═══ 제시된 항목

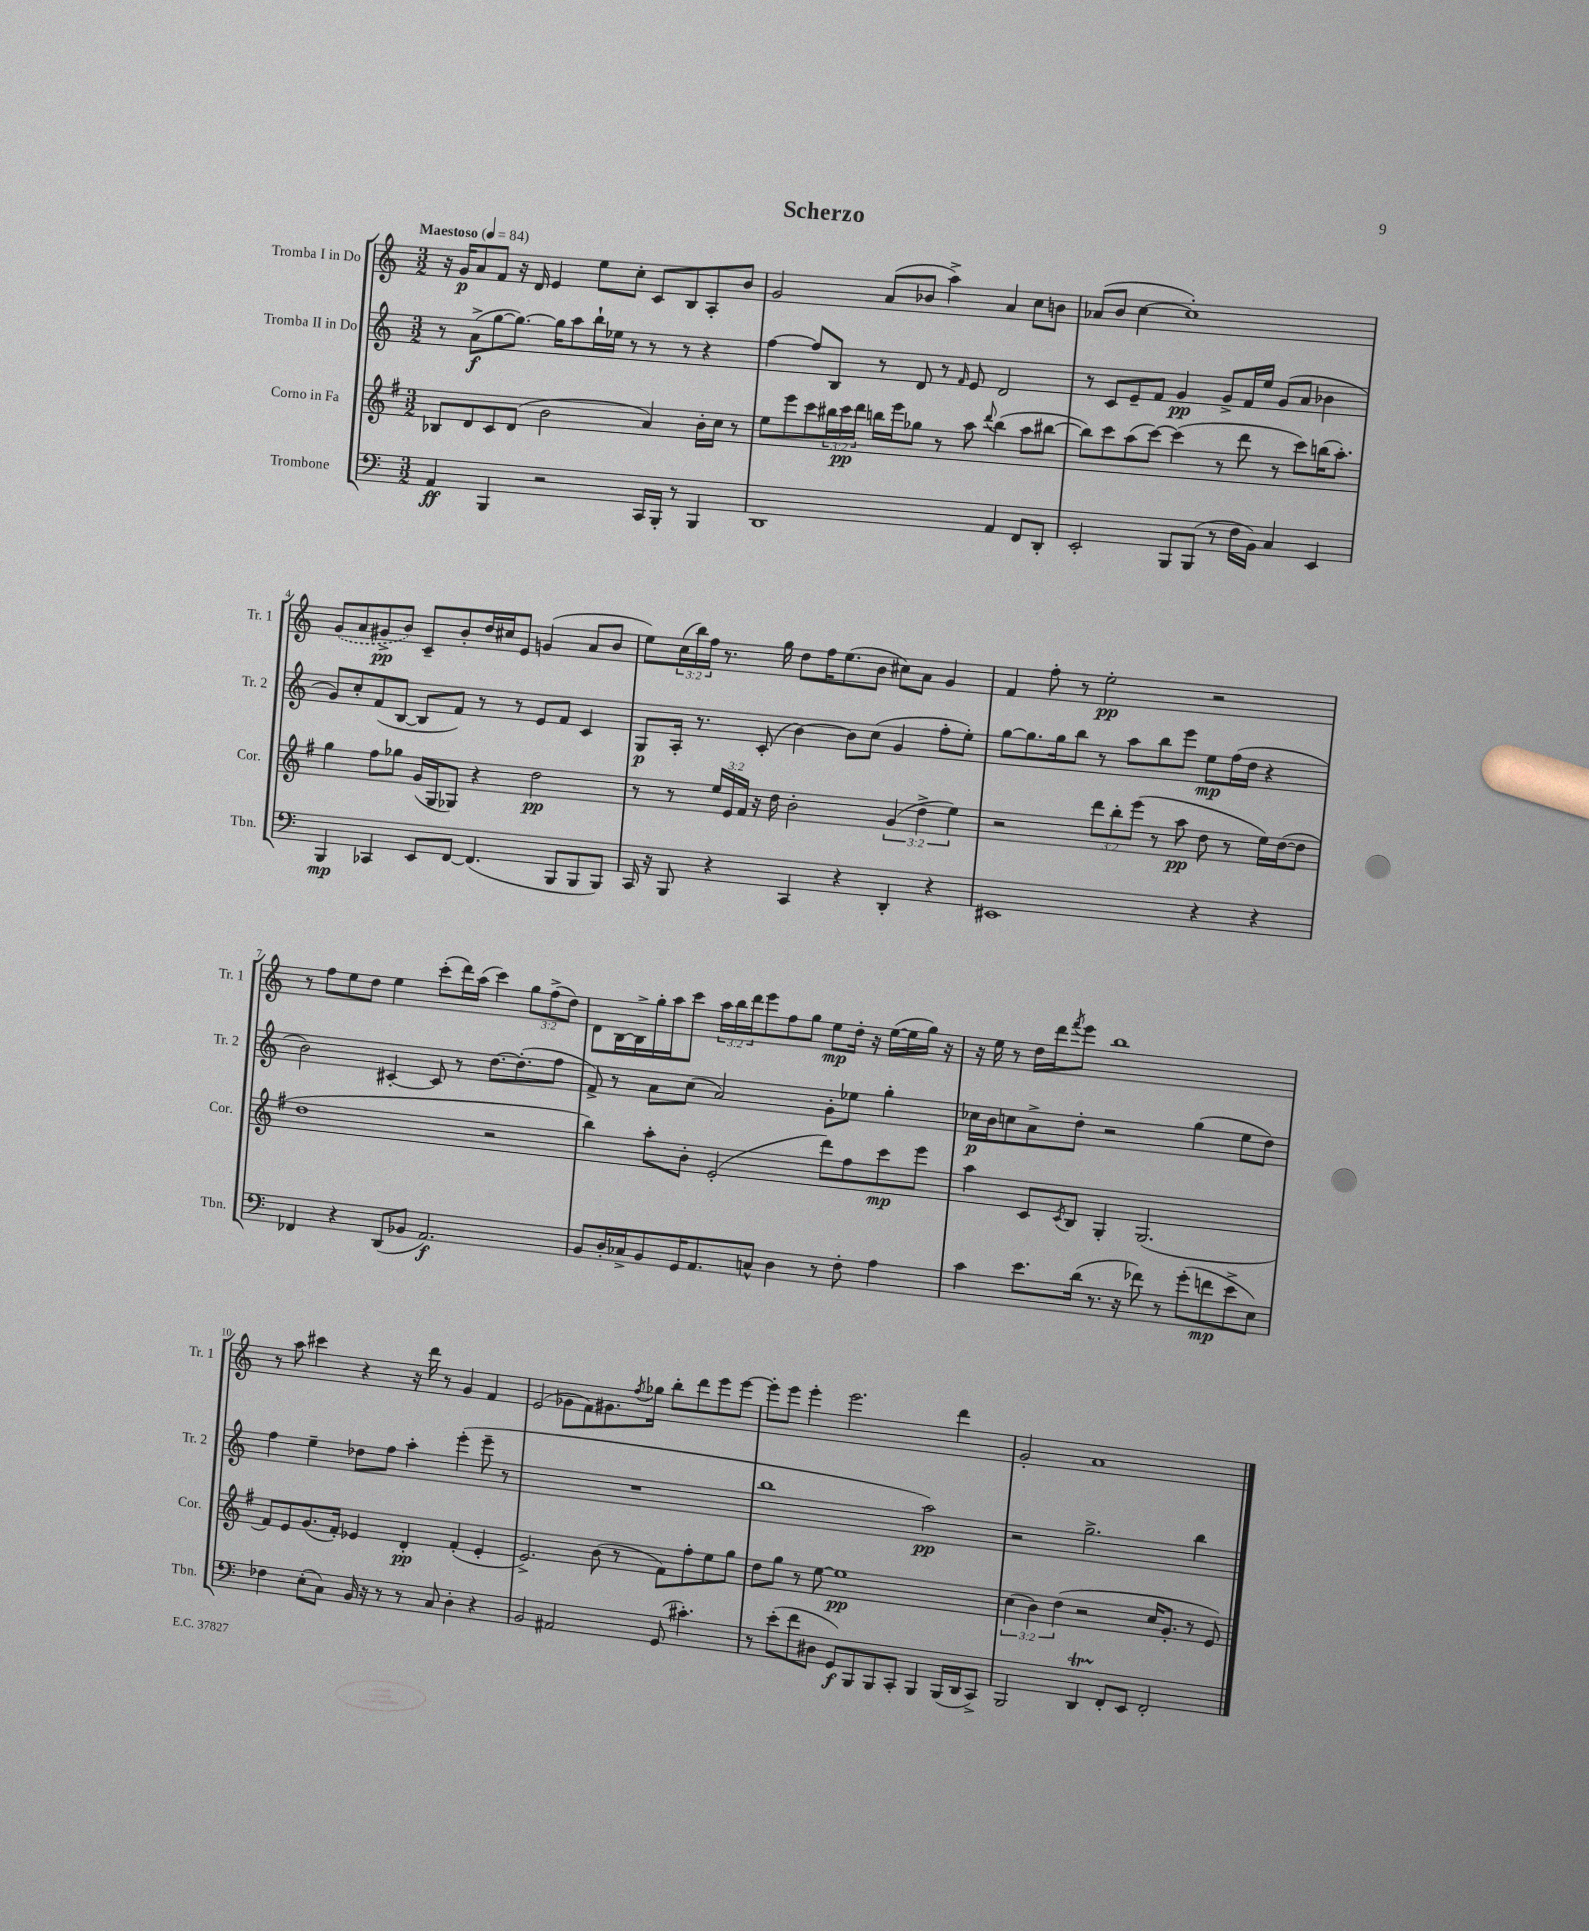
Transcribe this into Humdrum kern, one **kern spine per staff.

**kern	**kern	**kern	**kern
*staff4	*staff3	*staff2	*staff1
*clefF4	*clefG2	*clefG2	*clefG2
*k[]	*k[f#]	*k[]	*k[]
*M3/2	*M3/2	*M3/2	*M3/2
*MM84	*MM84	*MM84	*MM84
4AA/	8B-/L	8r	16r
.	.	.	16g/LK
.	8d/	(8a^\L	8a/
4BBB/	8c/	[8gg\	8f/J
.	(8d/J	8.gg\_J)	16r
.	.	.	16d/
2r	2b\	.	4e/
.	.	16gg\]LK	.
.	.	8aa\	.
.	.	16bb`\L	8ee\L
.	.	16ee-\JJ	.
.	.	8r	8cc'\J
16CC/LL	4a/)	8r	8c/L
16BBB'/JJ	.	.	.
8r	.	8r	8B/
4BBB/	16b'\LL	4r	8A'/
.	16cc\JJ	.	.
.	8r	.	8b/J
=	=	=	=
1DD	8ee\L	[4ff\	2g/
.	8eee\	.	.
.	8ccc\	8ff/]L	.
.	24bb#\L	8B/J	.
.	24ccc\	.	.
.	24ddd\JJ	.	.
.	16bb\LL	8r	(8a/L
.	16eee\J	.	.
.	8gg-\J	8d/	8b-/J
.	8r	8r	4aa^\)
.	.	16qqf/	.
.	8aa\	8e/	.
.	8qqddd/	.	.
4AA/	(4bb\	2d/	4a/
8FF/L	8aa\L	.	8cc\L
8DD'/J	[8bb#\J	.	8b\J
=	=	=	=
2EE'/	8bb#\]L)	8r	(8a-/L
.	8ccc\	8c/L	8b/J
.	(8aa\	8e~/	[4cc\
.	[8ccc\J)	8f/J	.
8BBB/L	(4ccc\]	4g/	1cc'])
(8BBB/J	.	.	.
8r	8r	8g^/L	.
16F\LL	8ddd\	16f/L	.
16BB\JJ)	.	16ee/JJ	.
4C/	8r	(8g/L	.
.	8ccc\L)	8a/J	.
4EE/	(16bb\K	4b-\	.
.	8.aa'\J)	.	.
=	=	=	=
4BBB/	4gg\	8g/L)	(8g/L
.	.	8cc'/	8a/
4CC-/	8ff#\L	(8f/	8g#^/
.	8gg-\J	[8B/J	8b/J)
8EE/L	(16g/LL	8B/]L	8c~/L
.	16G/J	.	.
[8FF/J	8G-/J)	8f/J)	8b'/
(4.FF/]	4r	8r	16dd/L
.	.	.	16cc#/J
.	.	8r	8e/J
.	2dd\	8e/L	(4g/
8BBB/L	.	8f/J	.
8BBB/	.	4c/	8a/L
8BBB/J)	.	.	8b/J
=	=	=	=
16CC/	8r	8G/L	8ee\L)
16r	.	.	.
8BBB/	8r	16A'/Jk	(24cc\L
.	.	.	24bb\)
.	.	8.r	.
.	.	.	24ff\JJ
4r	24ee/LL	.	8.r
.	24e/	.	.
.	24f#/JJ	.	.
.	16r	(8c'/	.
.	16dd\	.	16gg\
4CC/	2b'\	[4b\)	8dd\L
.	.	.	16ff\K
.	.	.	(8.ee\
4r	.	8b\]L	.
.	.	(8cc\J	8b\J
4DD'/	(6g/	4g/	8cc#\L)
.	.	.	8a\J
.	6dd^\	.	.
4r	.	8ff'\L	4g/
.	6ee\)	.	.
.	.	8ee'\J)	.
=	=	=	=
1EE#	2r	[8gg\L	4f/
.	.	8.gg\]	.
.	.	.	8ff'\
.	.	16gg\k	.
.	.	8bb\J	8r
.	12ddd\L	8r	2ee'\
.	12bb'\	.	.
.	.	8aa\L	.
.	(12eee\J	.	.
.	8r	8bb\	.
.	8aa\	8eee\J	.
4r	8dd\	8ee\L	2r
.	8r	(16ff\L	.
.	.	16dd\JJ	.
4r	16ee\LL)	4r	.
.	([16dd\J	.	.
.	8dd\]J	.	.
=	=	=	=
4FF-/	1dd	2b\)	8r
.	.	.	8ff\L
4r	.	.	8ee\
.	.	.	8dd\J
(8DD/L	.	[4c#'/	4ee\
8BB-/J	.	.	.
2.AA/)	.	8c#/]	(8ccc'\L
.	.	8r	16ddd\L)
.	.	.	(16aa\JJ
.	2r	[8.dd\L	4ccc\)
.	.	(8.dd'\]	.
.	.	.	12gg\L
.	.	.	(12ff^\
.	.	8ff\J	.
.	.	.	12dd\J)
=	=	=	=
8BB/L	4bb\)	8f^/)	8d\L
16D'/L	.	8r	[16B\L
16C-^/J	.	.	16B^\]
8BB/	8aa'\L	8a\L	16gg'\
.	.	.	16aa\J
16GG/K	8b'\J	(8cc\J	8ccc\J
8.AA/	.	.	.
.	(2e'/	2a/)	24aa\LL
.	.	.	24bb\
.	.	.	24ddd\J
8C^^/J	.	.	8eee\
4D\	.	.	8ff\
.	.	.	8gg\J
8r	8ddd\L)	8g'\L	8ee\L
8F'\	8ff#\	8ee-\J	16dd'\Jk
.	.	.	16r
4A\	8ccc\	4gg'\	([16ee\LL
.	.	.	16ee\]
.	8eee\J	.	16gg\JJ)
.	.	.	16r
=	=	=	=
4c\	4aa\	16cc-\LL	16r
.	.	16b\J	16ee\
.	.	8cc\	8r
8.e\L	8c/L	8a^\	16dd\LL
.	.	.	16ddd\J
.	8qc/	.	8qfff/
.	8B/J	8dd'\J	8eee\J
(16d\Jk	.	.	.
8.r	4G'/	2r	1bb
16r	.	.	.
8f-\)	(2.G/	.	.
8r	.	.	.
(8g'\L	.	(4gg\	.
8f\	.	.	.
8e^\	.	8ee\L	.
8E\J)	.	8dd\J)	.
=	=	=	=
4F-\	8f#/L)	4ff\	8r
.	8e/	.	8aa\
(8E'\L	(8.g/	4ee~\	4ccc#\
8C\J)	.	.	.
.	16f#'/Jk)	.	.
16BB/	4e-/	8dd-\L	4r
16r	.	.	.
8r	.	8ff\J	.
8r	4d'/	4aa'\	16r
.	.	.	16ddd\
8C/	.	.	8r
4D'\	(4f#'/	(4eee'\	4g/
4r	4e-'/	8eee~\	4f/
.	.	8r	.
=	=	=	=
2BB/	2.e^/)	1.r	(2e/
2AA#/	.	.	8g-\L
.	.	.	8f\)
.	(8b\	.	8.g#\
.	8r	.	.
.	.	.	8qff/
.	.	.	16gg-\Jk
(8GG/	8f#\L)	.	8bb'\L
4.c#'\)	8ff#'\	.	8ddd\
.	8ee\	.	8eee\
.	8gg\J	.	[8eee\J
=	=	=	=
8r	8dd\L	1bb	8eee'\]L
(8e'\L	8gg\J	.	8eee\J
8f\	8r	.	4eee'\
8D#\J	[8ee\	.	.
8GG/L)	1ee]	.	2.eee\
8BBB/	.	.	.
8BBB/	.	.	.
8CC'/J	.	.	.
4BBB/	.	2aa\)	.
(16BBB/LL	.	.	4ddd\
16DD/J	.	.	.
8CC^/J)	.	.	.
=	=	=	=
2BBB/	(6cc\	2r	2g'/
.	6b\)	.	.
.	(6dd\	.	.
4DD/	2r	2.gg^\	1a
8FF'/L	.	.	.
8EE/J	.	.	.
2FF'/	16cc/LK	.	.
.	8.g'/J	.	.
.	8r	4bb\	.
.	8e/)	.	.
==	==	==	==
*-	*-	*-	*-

══════
═══ 제시된 항목

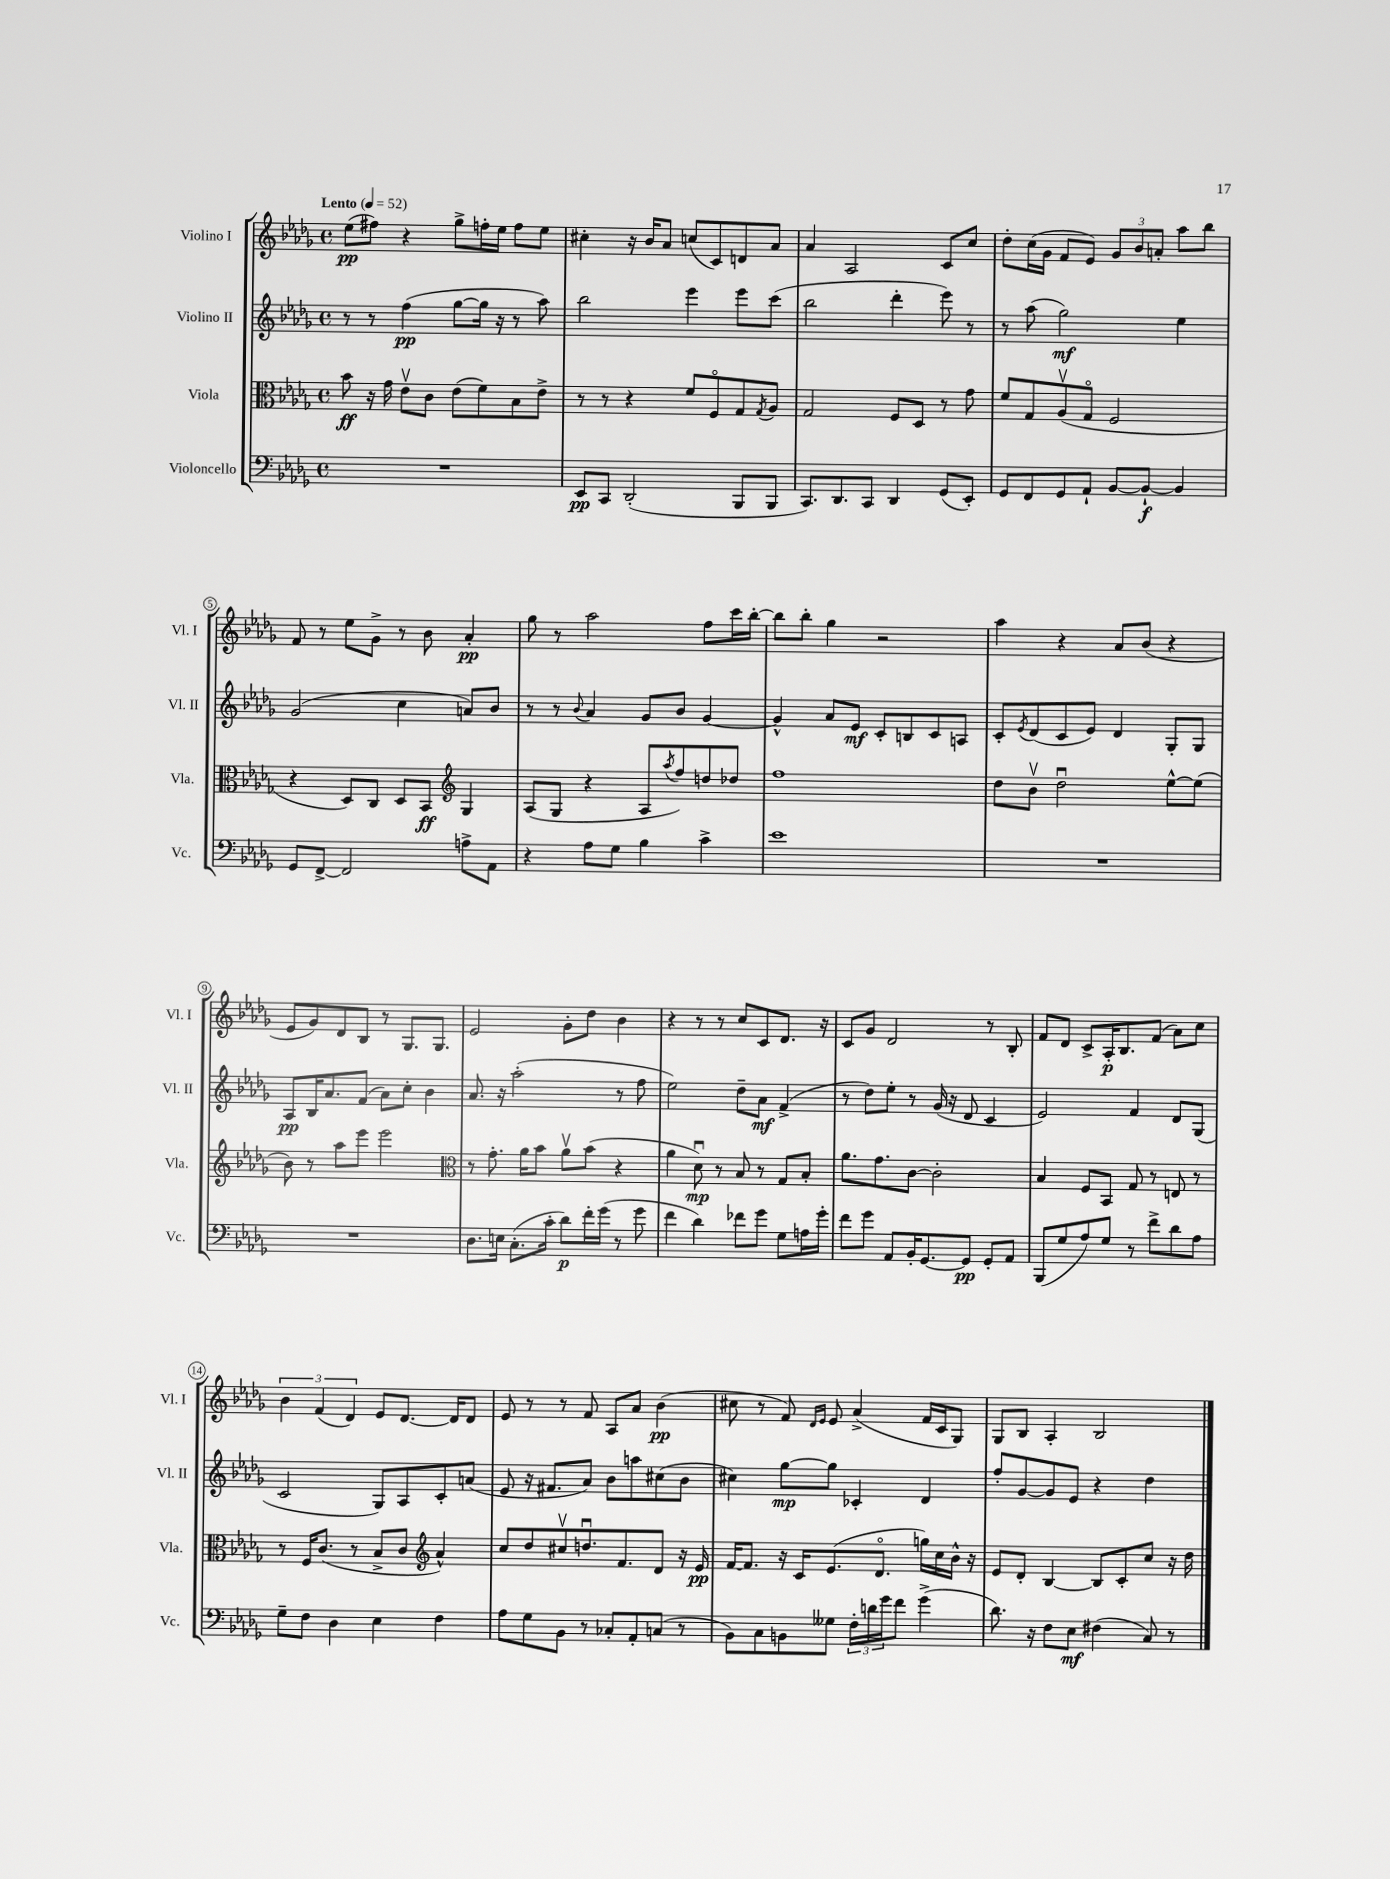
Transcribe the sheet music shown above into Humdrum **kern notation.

══════

위 항목에서 문자열 "kern"이 들어 있는 줄을 모두 찾아 그대로 옮겨 쓰시오. 대문자와 소문자는 구별한다.

■ 풀이 결과
Transcribe this into Humdrum kern, one **kern spine per staff.
**kern	**kern	**kern	**kern
Transcribe the sheet music shown above into Humdrum **kern notation.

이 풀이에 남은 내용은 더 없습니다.